§ WORK ORDER
Write back every entry exactly as it reads, with the pictures left behind.

§ INPUT DATA
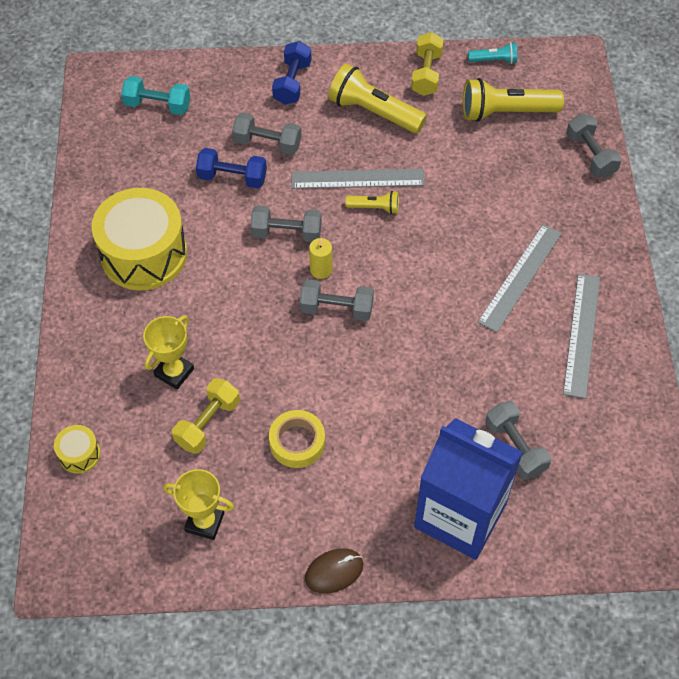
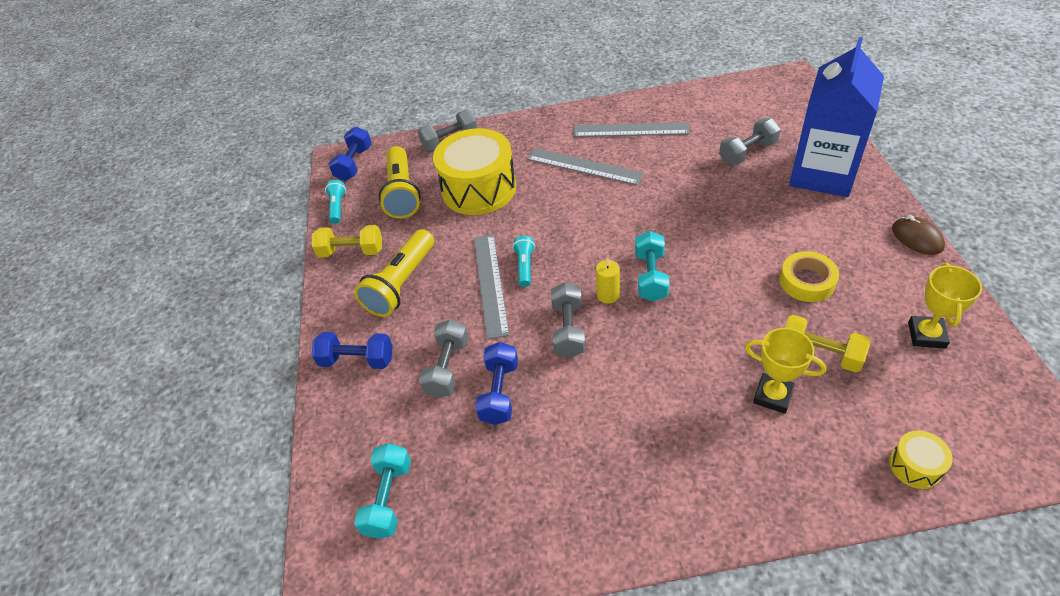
camera: 90 degrees left, 10 degrees down
(144, 254) = (625, 461): yellow drum -> yellow drum (479, 189)
(336, 309) = (650, 276): grey dumbbell -> turquoise dumbbell
(375, 208) = (525, 266): yellow flashlight -> turquoise flashlight
(563, 71) = (354, 164): none -> blue dumbbell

§ THE COMPLETED TASK
camera: 90 degrees left, 10 degrees down
(144, 254) = (625, 461): yellow drum -> yellow drum (479, 189)
(336, 309) = (650, 276): grey dumbbell -> turquoise dumbbell
(375, 208) = (525, 266): yellow flashlight -> turquoise flashlight
(563, 71) = (354, 164): none -> blue dumbbell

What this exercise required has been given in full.